About this exercise => Your answer should be a number only: the count of lines in the following entries that contain "left".

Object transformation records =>
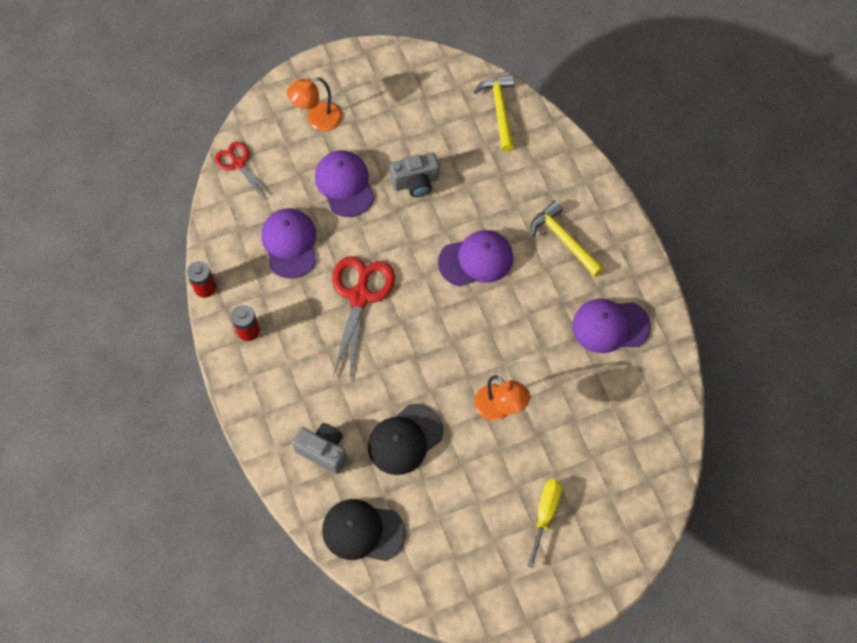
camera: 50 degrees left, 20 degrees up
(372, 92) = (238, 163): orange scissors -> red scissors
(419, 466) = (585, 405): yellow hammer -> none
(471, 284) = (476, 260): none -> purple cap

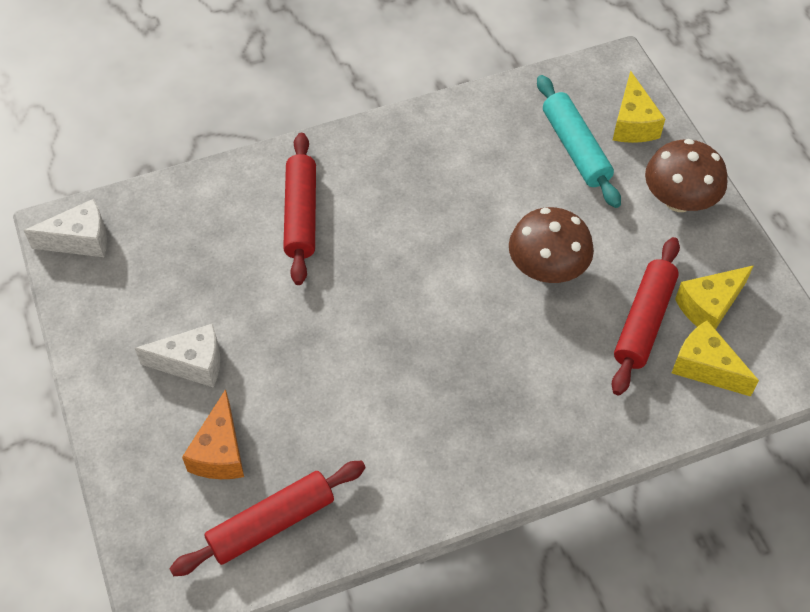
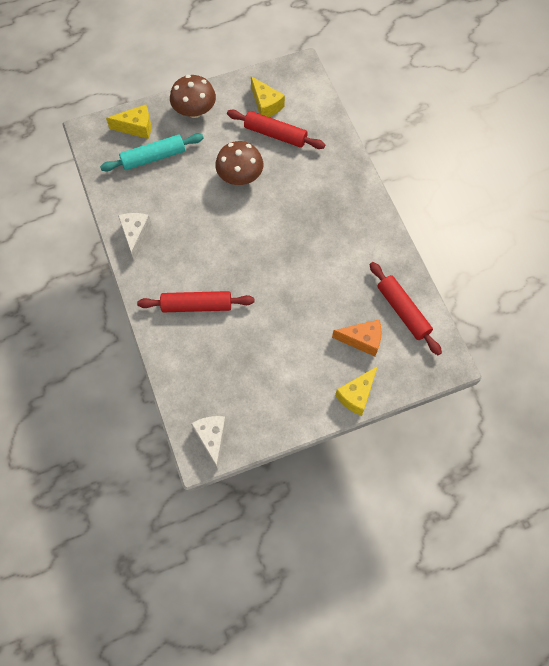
camera: 90 degrees left, 10 degrees up
(192, 363) = (305, 360): white cheese -> white cheese (135, 235)
(705, 367) = (303, 110): yellow cheese -> yellow cheese (356, 395)

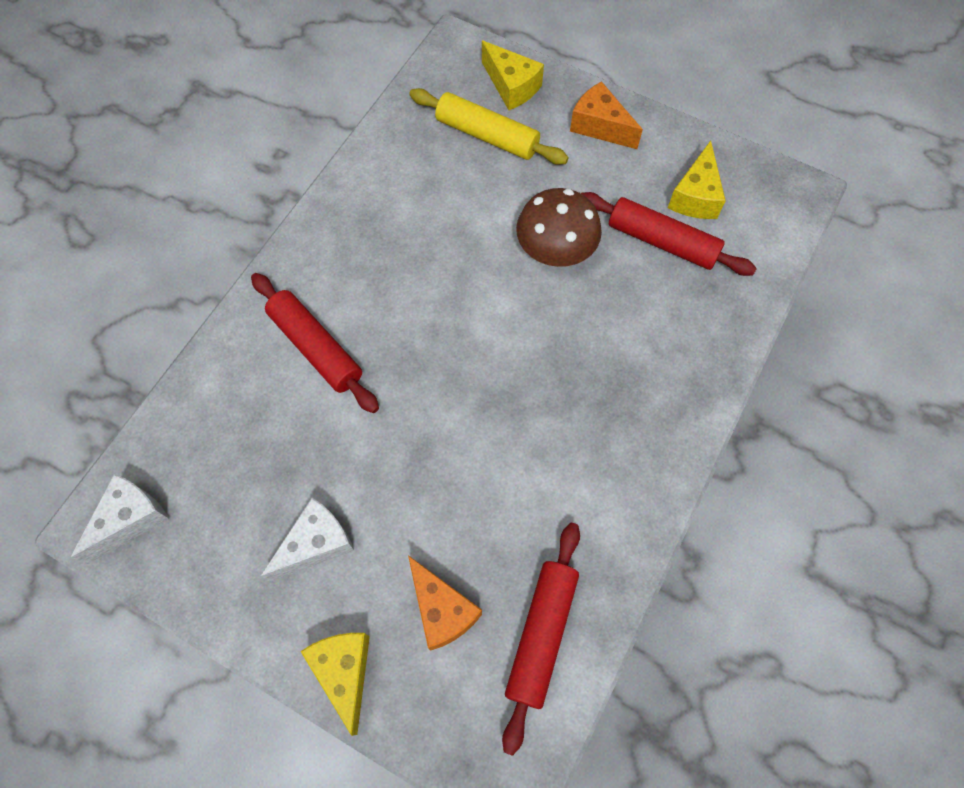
camera: 50 degrees right, 0 degrees up
(135, 235) = (357, 202): white cheese -> white cheese (316, 544)
(153, 157) = (487, 135): turquoise rolling pin -> yellow rolling pin
(194, 111) = (600, 126): brown mushroom -> orange cheese
(275, 134) = (662, 242): red rolling pin -> red rolling pin turned 45 degrees counterclockwise
(356, 395) = (344, 672): yellow cheese -> yellow cheese turned 75 degrees clockwise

Written response => 2